> **Work item**:
Give every entry again, unchanged, and leave its images out.

> **Material for this exercise**:
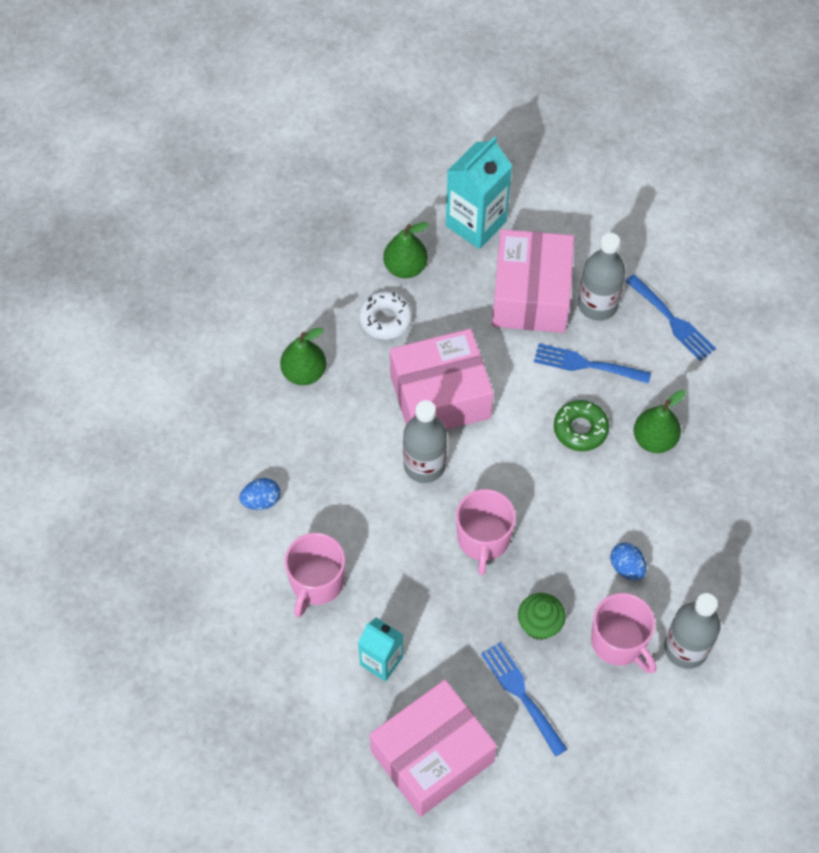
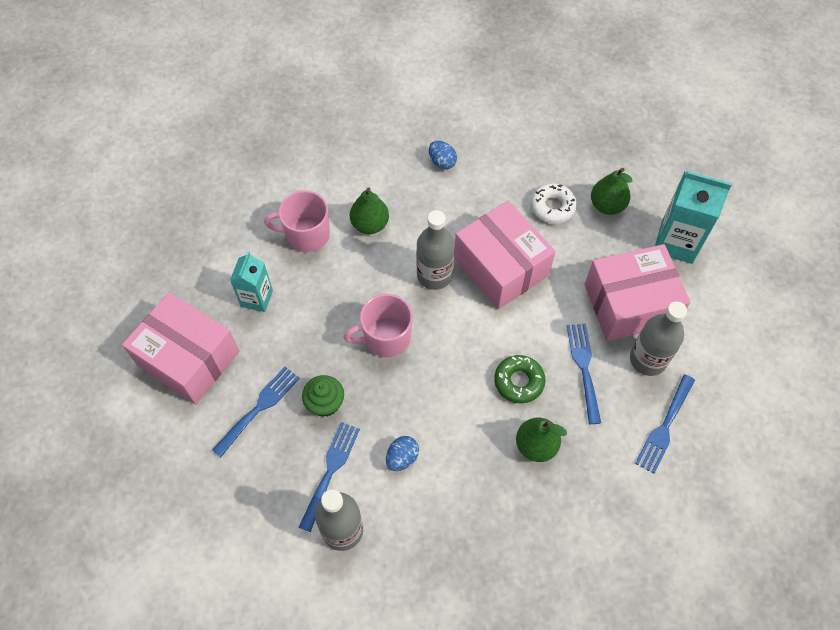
camera: 70 degrees right, 0 degrees up
(261, 500) = (360, 178): blue egg -> blue egg (442, 162)
(304, 372) = (479, 169): green pear -> green pear (370, 224)
(619, 642) = (330, 471): pink mug -> blue fork

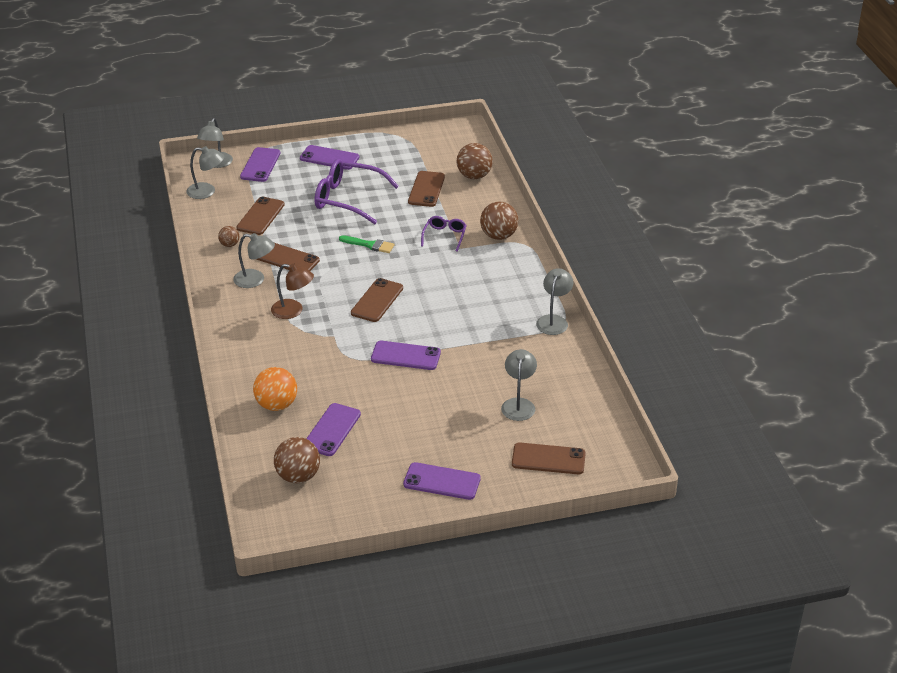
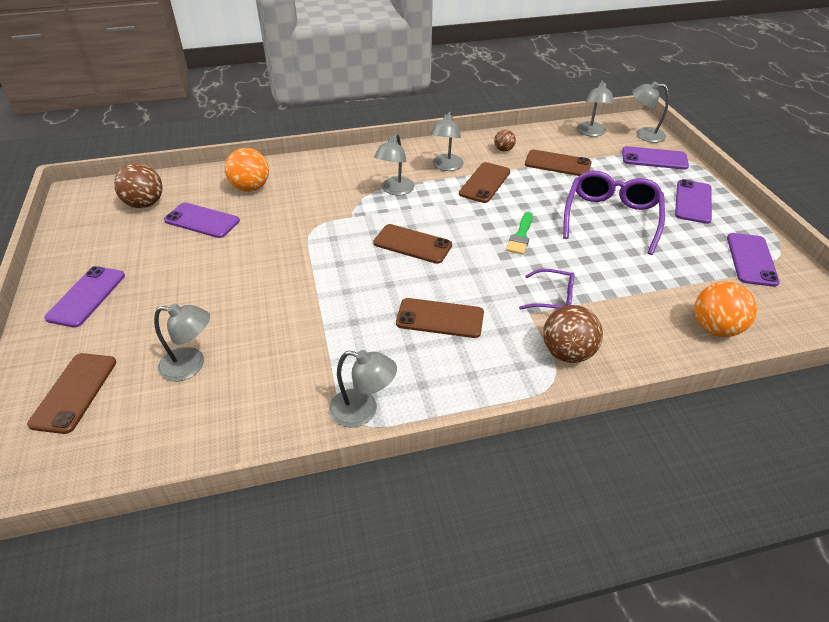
camera: 90 degrees right, 5 degrees up
(293, 311) = (395, 190): brown lamp -> grey lamp
(405, 356) = (308, 267): purple phone -> purple phone (751, 259)
(426, 189) = (659, 280): brown phone -> brown phone (440, 318)
(474, 176) = (715, 328): brown ball -> orange ball

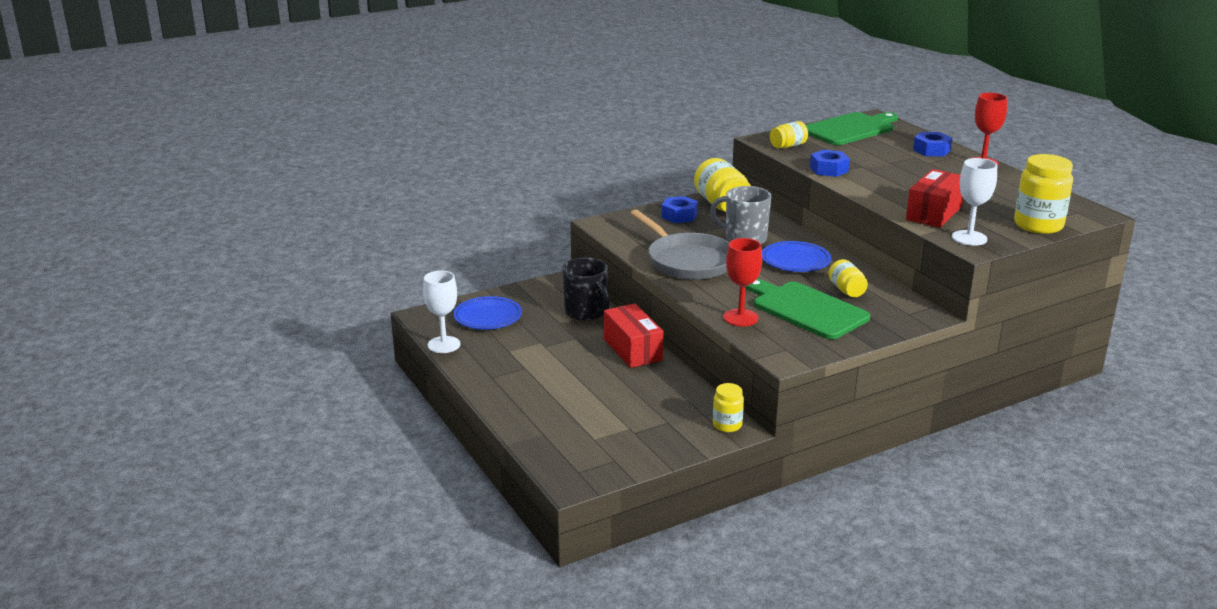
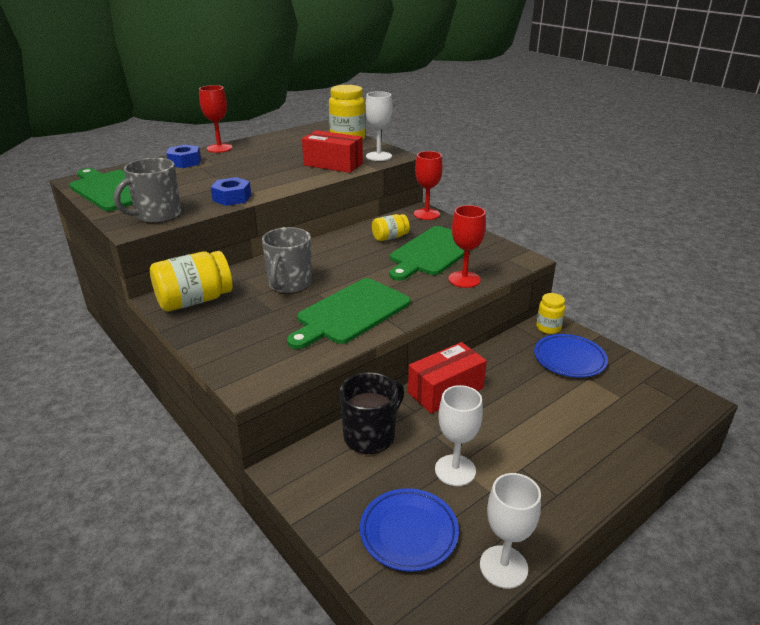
camera: 100 degrees left, 5 degrees up
(535, 340) = (455, 470): none -> white goblet
(679, 216) = (225, 326): blue nut -> none
(687, 261) = (351, 313): grey pan -> green cutting board
(788, 146) = (157, 216): yellow jar -> grey mug
(795, 261) = (337, 258): blue plate -> blue plate (569, 359)
(918, 318) = (426, 214): none -> red goblet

> **Answer box**:
camera: 70 degrees right, 0 degrees up
(261, 500) = (360, 178): blue egg -> blue egg (442, 162)
(304, 372) = (479, 169): green pear -> green pear (370, 224)
(619, 642) = (330, 471): pink mug -> blue fork

camera: 90 degrees right, 5 degrees up
(293, 311) = (395, 190): brown lamp -> grey lamp
(405, 356) = (308, 267): purple phone -> purple phone (751, 259)
(426, 189) = (659, 280): brown phone -> brown phone (440, 318)
(474, 176) = (715, 328): brown ball -> orange ball

camera: 100 degrees left, 5 degrees up
(535, 340) = (455, 470): none -> white goblet
(679, 216) = (225, 326): blue nut -> none
(687, 261) = (351, 313): grey pan -> green cutting board
(788, 146) = (157, 216): yellow jar -> grey mug
(795, 261) = (337, 258): blue plate -> blue plate (569, 359)
(918, 318) = (426, 214): none -> red goblet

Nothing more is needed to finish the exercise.